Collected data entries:

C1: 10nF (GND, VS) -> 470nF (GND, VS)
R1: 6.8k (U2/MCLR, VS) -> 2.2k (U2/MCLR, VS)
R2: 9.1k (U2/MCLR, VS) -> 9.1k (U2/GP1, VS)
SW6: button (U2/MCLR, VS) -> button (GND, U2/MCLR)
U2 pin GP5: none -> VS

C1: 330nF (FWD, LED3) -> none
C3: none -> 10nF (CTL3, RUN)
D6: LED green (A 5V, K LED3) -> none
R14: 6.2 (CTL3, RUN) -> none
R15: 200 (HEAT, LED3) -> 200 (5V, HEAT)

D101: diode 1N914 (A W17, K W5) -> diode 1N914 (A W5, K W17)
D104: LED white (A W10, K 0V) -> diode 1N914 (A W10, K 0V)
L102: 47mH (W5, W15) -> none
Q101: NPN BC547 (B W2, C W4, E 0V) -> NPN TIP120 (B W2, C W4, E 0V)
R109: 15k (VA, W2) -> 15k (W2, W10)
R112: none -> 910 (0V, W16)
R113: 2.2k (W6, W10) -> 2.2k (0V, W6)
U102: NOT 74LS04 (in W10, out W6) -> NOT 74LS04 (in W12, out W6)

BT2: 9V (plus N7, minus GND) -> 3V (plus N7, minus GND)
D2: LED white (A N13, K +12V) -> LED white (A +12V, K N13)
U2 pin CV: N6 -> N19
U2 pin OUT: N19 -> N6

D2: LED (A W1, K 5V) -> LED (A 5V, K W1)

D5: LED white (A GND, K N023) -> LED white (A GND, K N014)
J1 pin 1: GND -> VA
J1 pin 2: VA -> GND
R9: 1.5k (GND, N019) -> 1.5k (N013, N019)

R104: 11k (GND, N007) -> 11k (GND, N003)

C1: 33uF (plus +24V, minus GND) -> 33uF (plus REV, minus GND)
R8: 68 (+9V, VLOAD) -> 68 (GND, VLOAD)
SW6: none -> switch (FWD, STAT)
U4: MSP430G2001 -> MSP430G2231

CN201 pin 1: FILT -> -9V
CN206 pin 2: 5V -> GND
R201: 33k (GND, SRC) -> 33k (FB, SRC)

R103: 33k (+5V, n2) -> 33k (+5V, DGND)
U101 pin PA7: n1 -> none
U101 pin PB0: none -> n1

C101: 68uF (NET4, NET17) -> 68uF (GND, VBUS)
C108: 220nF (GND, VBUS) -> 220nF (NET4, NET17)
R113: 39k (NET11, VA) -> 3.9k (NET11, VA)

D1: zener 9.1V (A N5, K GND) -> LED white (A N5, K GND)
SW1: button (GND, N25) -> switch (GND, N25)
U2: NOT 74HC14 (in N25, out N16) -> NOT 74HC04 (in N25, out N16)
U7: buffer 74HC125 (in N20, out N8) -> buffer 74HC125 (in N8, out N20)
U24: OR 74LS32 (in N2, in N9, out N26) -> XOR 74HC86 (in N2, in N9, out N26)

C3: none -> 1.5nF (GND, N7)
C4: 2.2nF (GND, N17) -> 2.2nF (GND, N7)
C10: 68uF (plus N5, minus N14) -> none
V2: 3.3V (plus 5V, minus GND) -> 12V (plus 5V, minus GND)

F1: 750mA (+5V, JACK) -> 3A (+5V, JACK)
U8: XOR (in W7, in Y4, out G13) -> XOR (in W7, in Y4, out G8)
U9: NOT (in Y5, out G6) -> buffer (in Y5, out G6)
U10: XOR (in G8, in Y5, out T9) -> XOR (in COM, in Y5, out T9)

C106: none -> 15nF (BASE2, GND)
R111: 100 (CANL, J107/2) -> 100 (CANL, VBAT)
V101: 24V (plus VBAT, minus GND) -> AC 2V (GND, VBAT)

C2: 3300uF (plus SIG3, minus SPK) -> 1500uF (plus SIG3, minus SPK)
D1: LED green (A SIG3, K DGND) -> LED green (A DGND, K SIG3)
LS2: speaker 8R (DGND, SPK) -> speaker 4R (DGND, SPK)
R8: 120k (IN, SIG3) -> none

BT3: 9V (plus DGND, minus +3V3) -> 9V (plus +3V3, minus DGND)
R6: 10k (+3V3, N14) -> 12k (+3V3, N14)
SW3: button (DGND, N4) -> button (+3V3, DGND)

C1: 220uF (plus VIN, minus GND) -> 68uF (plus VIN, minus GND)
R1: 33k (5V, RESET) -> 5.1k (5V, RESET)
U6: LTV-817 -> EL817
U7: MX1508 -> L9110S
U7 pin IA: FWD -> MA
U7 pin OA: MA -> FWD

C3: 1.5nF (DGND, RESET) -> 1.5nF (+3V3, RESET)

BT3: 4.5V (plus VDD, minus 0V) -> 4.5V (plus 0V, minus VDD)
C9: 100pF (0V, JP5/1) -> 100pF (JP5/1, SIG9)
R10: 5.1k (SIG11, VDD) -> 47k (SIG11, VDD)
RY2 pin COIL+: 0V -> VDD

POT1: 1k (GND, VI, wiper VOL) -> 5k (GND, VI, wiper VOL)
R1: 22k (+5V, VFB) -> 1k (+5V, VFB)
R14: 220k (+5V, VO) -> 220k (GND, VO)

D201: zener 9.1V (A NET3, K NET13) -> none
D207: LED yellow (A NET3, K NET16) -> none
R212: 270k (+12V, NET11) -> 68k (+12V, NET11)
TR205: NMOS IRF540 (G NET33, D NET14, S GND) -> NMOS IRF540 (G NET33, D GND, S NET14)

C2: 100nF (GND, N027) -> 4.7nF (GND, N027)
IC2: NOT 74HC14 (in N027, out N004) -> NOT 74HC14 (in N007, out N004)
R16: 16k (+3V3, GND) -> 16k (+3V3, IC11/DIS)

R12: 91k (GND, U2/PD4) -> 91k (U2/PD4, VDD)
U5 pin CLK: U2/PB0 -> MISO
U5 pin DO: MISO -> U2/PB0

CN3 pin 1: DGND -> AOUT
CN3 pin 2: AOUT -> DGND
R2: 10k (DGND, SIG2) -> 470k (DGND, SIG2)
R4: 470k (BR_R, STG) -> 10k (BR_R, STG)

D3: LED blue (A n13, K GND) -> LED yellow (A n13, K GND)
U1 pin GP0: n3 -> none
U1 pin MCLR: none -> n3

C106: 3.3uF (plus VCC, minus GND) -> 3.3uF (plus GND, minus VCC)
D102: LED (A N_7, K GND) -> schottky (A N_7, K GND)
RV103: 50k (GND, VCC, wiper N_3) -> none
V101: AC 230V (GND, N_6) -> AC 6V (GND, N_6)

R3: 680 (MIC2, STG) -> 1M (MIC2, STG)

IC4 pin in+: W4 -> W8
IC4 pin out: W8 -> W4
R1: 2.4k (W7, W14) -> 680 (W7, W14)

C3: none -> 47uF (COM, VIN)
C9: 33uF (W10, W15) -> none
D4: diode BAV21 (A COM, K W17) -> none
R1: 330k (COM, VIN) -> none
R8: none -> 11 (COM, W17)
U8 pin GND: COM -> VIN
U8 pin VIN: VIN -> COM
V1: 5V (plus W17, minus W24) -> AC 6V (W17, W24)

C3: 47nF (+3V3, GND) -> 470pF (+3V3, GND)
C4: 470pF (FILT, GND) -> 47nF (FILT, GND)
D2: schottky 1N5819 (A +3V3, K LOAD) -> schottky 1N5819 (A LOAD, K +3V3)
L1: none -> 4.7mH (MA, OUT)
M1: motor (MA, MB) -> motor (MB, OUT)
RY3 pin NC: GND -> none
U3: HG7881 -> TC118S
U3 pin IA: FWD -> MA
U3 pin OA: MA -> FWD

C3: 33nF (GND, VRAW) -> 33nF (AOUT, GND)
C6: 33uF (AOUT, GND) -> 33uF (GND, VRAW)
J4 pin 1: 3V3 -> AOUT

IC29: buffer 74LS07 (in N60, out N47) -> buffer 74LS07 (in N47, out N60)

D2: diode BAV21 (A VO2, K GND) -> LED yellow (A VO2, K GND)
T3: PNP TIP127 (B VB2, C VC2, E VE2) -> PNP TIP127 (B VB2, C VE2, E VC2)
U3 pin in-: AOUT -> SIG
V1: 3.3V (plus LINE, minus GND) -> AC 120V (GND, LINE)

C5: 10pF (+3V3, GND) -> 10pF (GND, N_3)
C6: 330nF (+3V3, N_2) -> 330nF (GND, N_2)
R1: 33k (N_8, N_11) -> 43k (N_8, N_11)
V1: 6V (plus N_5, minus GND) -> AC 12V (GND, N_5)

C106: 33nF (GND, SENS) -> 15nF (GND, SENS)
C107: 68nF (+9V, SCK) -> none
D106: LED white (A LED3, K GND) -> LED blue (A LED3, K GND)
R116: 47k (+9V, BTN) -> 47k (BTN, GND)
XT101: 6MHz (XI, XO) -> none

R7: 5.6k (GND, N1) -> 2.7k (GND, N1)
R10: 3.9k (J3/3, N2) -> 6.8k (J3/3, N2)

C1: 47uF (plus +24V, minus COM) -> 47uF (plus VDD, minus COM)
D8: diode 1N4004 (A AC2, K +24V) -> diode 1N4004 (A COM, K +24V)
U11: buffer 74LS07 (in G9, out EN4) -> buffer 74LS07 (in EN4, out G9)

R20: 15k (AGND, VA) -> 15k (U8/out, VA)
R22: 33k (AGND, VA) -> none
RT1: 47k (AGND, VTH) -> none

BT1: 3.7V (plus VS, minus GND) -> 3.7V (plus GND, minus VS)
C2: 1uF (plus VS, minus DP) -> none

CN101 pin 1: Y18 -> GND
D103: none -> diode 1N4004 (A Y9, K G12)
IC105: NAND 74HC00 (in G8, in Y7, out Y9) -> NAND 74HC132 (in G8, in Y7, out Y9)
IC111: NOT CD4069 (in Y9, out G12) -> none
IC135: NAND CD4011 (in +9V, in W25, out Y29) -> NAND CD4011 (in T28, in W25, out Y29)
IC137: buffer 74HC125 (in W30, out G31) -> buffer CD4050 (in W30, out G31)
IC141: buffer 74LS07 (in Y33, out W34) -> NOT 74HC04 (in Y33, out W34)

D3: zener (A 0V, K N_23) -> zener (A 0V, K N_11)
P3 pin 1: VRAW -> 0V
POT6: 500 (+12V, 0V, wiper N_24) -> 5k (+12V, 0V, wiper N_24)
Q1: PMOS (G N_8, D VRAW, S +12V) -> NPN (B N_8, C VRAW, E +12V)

§ Aim of the exercise
Starting with the first line of the entries, transcribe every line up to and including the one with "D6: LED green (A 5V, K LED3) -> none".

§ Finished task
C1: 10nF (GND, VS) -> 470nF (GND, VS)
R1: 6.8k (U2/MCLR, VS) -> 2.2k (U2/MCLR, VS)
R2: 9.1k (U2/MCLR, VS) -> 9.1k (U2/GP1, VS)
SW6: button (U2/MCLR, VS) -> button (GND, U2/MCLR)
U2 pin GP5: none -> VS

C1: 330nF (FWD, LED3) -> none
C3: none -> 10nF (CTL3, RUN)
D6: LED green (A 5V, K LED3) -> none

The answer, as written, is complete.